Task goal: Gather every line of the entries that includes the word "diode".

Information:
+ + +
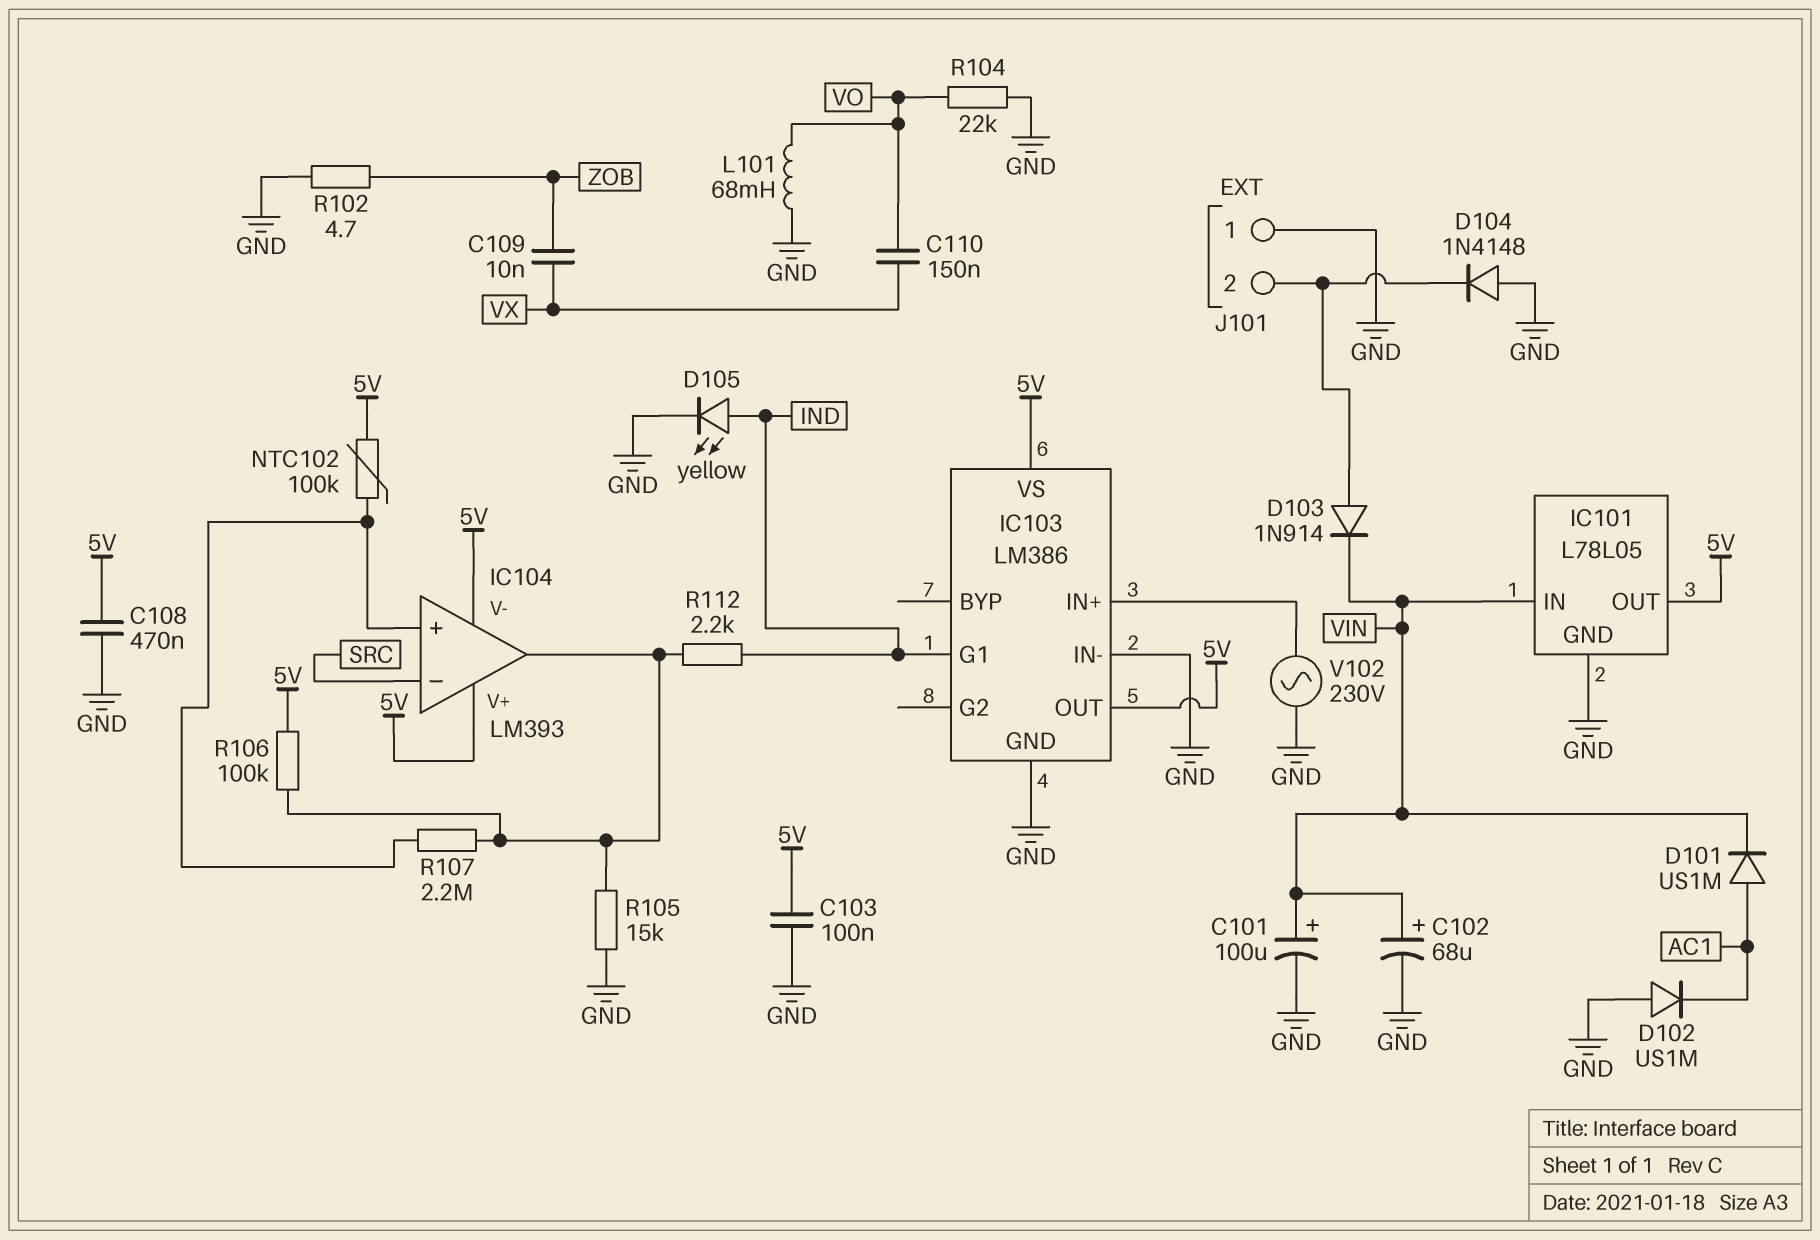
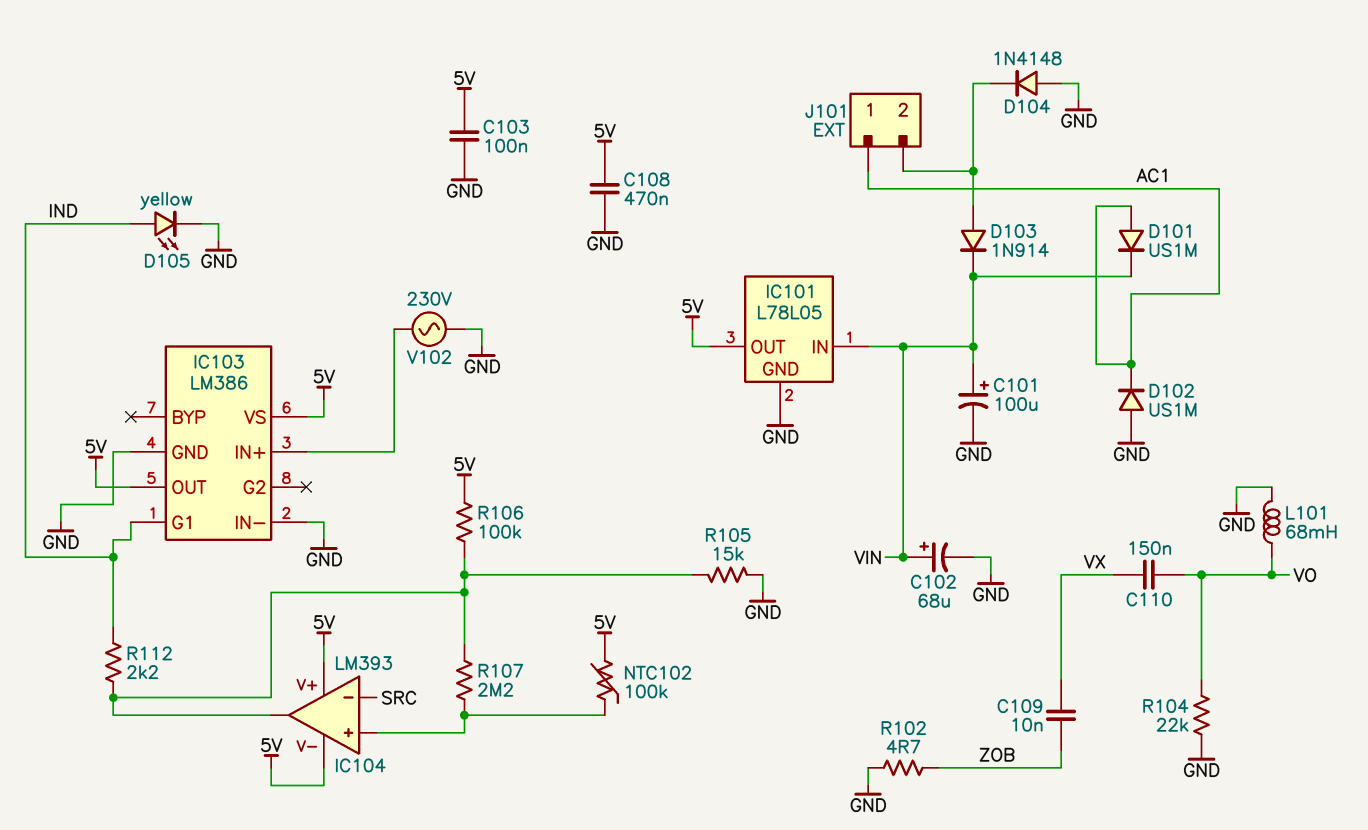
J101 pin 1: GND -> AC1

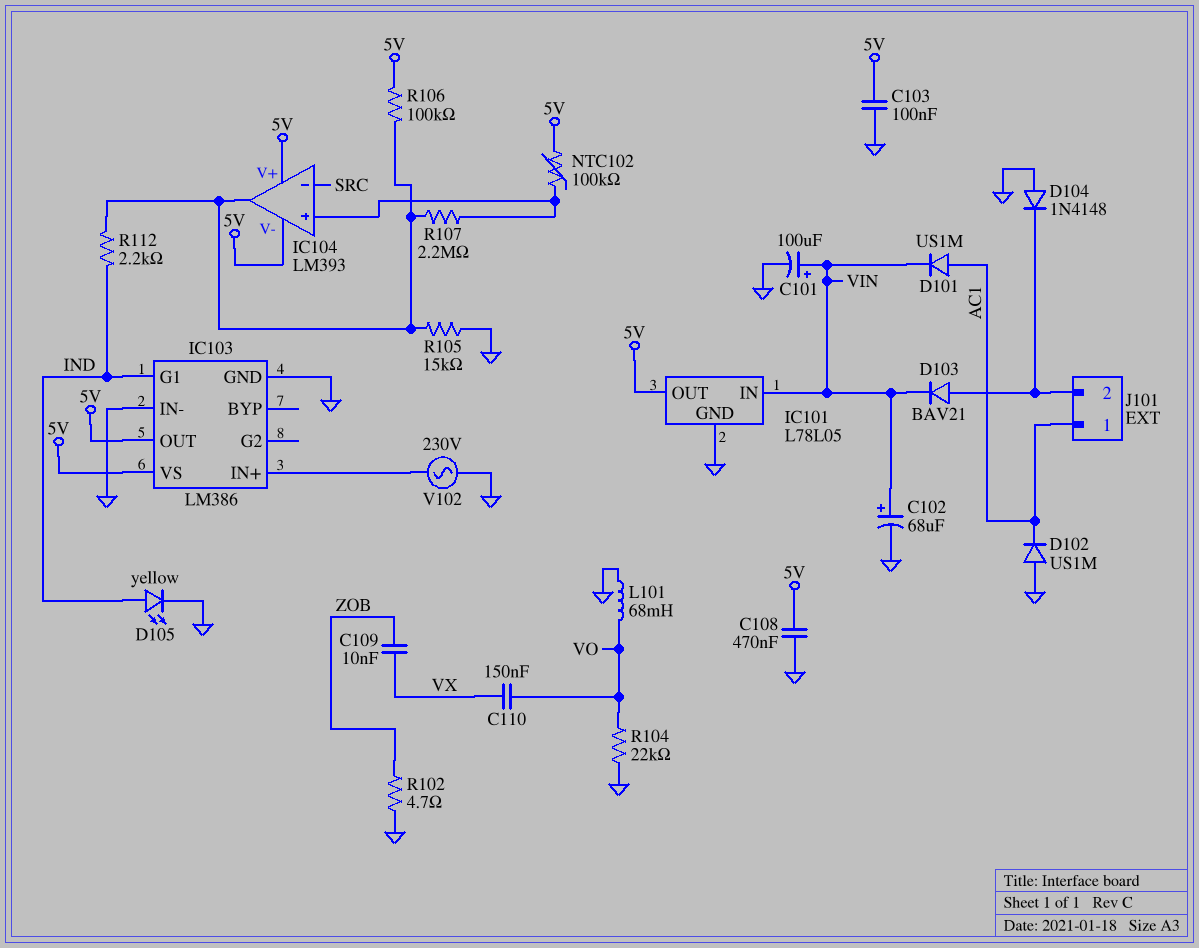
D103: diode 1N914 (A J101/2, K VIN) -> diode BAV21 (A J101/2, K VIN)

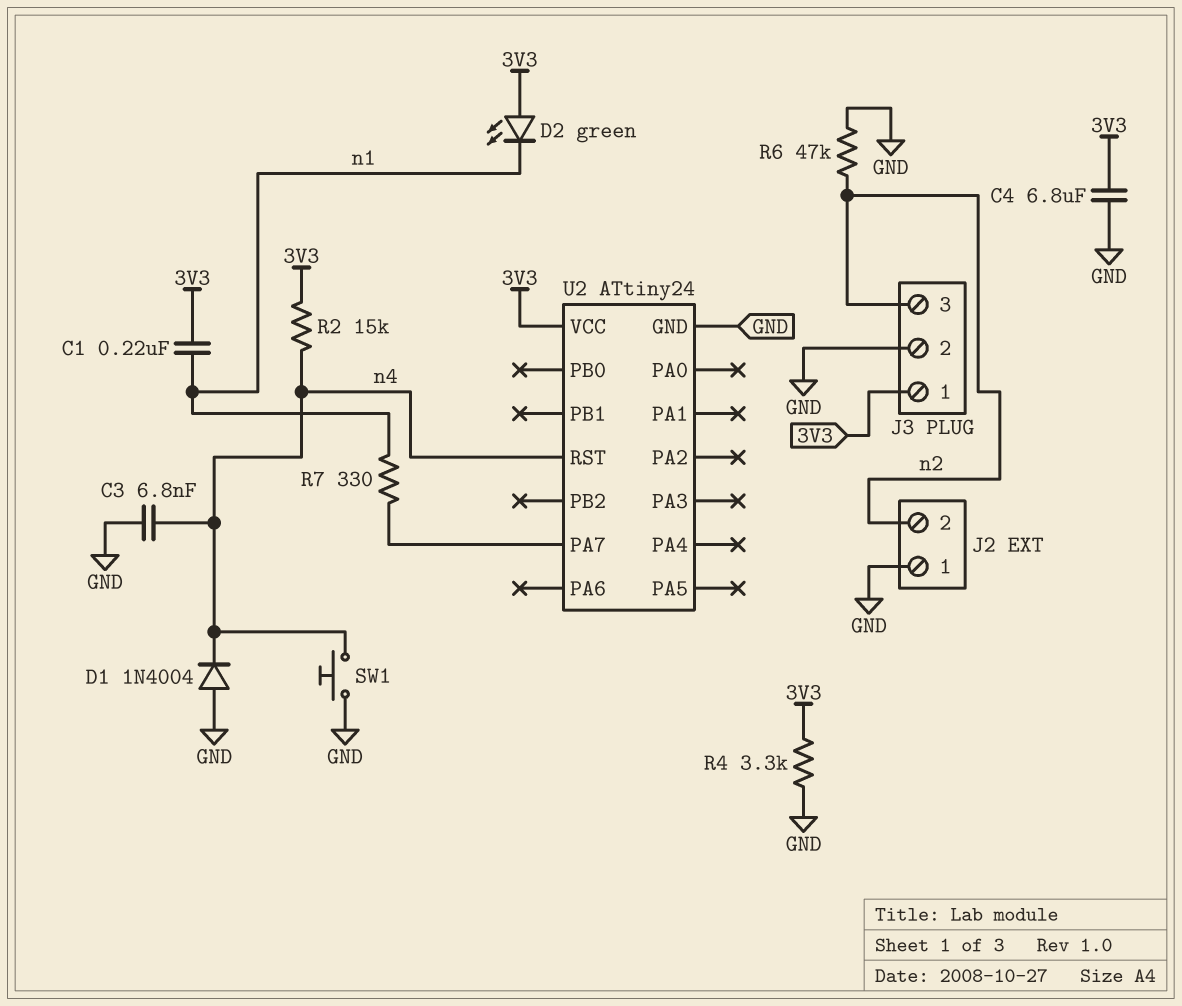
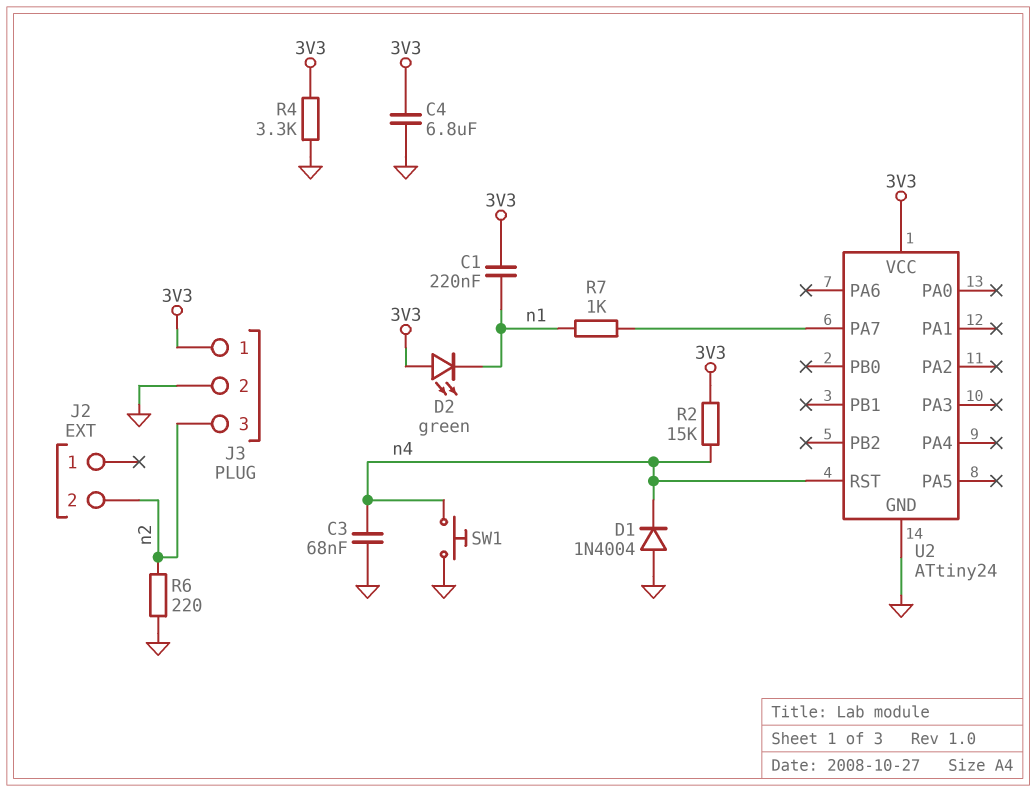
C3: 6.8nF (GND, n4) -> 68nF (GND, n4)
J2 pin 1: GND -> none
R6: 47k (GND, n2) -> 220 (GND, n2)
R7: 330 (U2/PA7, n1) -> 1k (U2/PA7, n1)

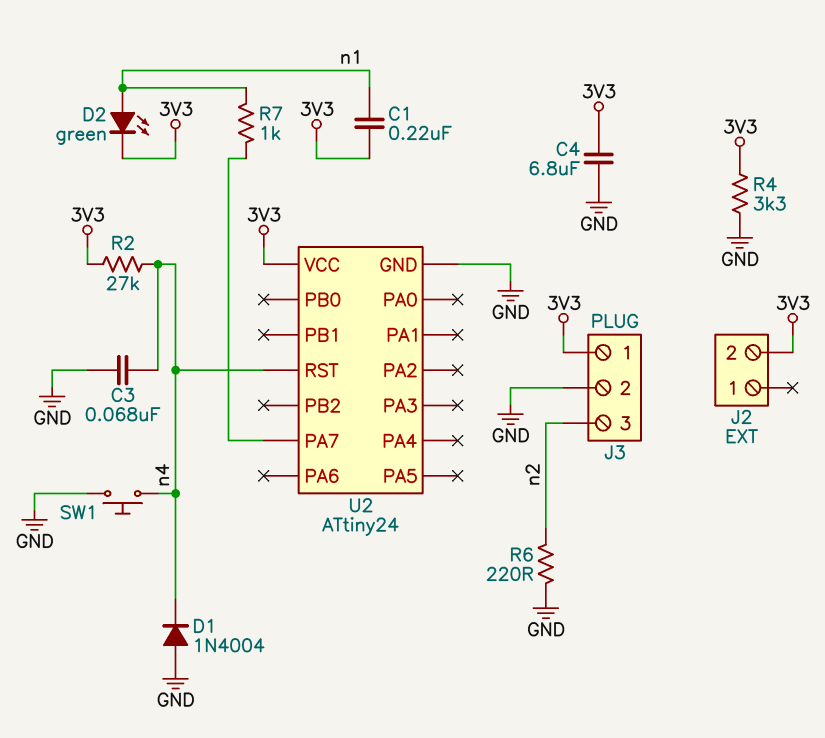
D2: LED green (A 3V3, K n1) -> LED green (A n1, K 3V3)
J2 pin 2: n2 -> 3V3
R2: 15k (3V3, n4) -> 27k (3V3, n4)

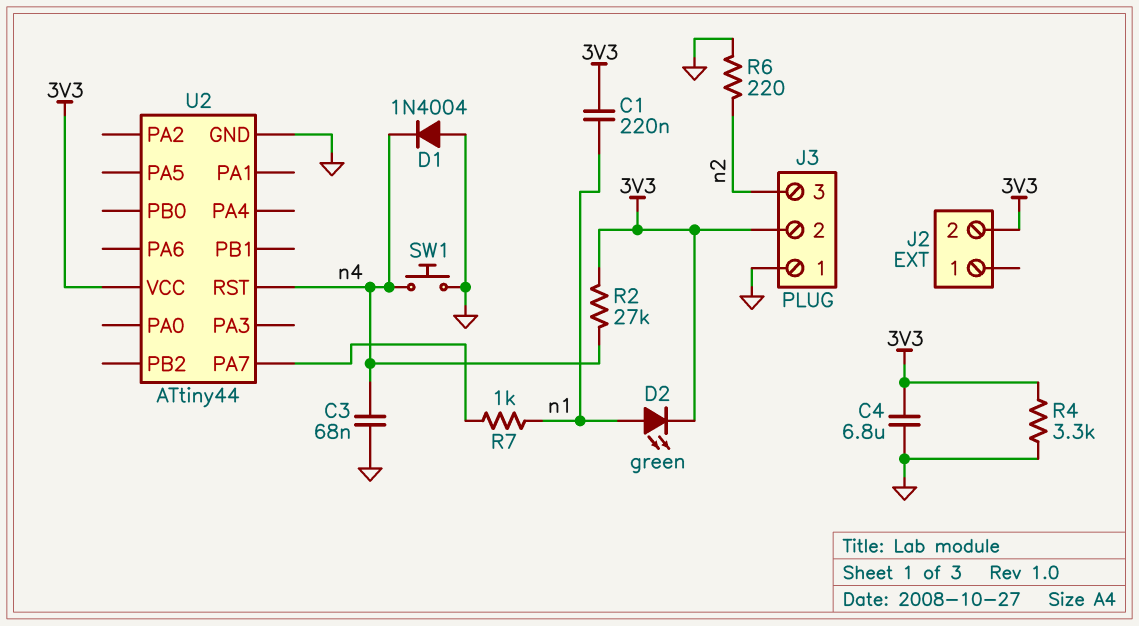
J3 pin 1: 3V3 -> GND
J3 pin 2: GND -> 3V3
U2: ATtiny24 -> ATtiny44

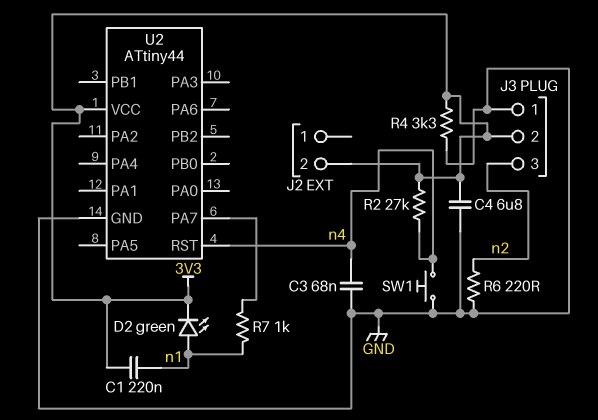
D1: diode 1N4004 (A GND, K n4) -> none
+ + +
Output of the exercise:
D103: diode 1N914 (A J101/2, K VIN) -> diode BAV21 (A J101/2, K VIN)
D1: diode 1N4004 (A GND, K n4) -> none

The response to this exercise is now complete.